### Exercise objective
Write out, exactly as they stand, the line containing "D3: LED white" and all subsequent lines up to and including the final line of the records.

Stored dataset items:
--- START ---

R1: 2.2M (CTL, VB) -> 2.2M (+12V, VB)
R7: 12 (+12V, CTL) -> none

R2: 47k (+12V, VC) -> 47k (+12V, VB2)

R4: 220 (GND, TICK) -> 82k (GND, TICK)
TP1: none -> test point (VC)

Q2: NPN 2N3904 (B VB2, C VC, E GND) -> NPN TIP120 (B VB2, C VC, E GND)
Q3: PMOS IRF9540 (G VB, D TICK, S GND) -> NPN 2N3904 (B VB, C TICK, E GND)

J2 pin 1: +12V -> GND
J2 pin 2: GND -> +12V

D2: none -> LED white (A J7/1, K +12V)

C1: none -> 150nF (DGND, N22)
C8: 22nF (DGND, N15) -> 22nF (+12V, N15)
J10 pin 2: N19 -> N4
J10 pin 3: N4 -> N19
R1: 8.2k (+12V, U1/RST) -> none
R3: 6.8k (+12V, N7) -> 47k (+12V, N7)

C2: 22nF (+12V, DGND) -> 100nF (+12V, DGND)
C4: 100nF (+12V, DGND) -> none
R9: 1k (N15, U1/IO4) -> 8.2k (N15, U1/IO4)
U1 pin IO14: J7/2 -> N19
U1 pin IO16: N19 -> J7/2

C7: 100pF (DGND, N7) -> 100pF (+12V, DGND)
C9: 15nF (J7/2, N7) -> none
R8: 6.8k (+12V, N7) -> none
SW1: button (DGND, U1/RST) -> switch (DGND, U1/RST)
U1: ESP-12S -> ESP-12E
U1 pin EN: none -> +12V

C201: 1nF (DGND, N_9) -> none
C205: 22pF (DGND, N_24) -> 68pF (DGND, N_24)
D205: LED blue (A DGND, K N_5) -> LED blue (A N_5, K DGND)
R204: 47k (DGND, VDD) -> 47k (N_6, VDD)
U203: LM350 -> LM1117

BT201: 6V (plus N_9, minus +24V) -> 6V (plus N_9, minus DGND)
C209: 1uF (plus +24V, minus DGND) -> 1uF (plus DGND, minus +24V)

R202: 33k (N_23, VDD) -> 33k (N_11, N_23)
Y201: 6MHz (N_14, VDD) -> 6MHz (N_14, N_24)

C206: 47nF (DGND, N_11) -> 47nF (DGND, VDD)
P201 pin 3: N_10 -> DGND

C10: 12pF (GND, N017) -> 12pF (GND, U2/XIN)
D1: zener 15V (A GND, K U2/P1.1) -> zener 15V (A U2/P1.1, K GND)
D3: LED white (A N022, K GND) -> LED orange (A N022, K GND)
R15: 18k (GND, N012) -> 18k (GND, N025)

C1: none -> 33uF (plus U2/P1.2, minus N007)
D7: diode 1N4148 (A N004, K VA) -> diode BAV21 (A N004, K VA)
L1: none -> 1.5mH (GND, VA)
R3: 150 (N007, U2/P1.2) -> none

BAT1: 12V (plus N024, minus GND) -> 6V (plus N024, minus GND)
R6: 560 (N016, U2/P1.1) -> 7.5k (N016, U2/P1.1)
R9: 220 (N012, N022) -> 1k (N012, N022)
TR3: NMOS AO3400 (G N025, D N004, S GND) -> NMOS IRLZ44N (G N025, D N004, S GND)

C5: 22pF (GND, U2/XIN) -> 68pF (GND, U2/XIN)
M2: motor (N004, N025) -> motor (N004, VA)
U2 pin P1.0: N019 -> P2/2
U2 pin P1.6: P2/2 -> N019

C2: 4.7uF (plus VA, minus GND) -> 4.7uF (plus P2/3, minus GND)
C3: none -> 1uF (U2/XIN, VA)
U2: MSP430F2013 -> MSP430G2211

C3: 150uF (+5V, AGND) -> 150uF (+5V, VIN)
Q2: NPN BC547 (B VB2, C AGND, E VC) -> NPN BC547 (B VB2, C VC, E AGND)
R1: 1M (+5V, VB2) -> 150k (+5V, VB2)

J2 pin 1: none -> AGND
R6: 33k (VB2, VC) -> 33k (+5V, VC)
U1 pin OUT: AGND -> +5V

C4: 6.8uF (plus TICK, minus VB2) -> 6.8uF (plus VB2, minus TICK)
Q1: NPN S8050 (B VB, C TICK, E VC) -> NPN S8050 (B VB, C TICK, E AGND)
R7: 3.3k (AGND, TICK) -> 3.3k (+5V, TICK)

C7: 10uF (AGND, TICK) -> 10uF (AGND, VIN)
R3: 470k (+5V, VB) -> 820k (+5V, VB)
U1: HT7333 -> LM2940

--- END ---

### Answer space
D3: LED white (A N022, K GND) -> LED orange (A N022, K GND)
R15: 18k (GND, N012) -> 18k (GND, N025)

C1: none -> 33uF (plus U2/P1.2, minus N007)
D7: diode 1N4148 (A N004, K VA) -> diode BAV21 (A N004, K VA)
L1: none -> 1.5mH (GND, VA)
R3: 150 (N007, U2/P1.2) -> none

BAT1: 12V (plus N024, minus GND) -> 6V (plus N024, minus GND)
R6: 560 (N016, U2/P1.1) -> 7.5k (N016, U2/P1.1)
R9: 220 (N012, N022) -> 1k (N012, N022)
TR3: NMOS AO3400 (G N025, D N004, S GND) -> NMOS IRLZ44N (G N025, D N004, S GND)

C5: 22pF (GND, U2/XIN) -> 68pF (GND, U2/XIN)
M2: motor (N004, N025) -> motor (N004, VA)
U2 pin P1.0: N019 -> P2/2
U2 pin P1.6: P2/2 -> N019

C2: 4.7uF (plus VA, minus GND) -> 4.7uF (plus P2/3, minus GND)
C3: none -> 1uF (U2/XIN, VA)
U2: MSP430F2013 -> MSP430G2211

C3: 150uF (+5V, AGND) -> 150uF (+5V, VIN)
Q2: NPN BC547 (B VB2, C AGND, E VC) -> NPN BC547 (B VB2, C VC, E AGND)
R1: 1M (+5V, VB2) -> 150k (+5V, VB2)

J2 pin 1: none -> AGND
R6: 33k (VB2, VC) -> 33k (+5V, VC)
U1 pin OUT: AGND -> +5V

C4: 6.8uF (plus TICK, minus VB2) -> 6.8uF (plus VB2, minus TICK)
Q1: NPN S8050 (B VB, C TICK, E VC) -> NPN S8050 (B VB, C TICK, E AGND)
R7: 3.3k (AGND, TICK) -> 3.3k (+5V, TICK)

C7: 10uF (AGND, TICK) -> 10uF (AGND, VIN)
R3: 470k (+5V, VB) -> 820k (+5V, VB)
U1: HT7333 -> LM2940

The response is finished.